TASK OBJECTIVE: Transcribe the data as written, minus images.

DATASET SECTION:
--------------------------------------------------

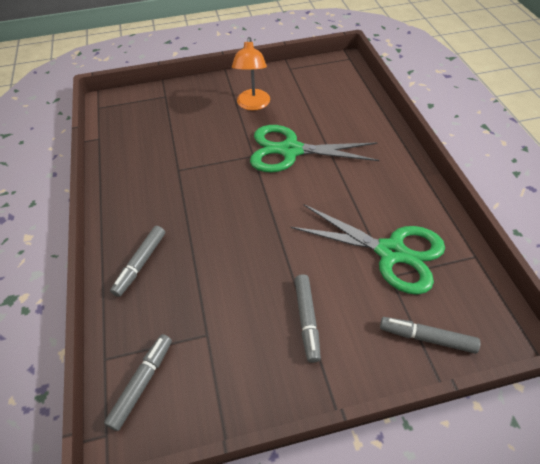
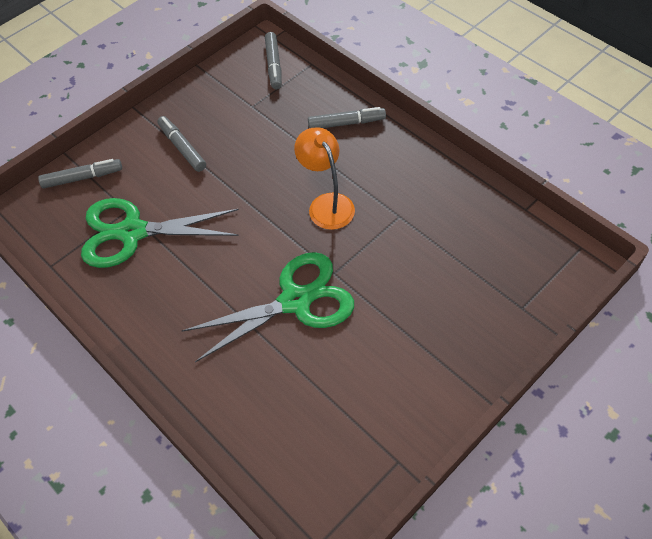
camera: 150 degrees right, 5 degrees up
(140, 264) = (346, 123): grey marker -> grey marker turned 90 degrees clockwise
(253, 105) = (394, 352): orange lamp -> orange lamp (326, 204)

--------------------------------------------------

COMPLETED TASK:
camera: 150 degrees right, 5 degrees up
(140, 264) = (346, 123): grey marker -> grey marker turned 90 degrees clockwise
(253, 105) = (394, 352): orange lamp -> orange lamp (326, 204)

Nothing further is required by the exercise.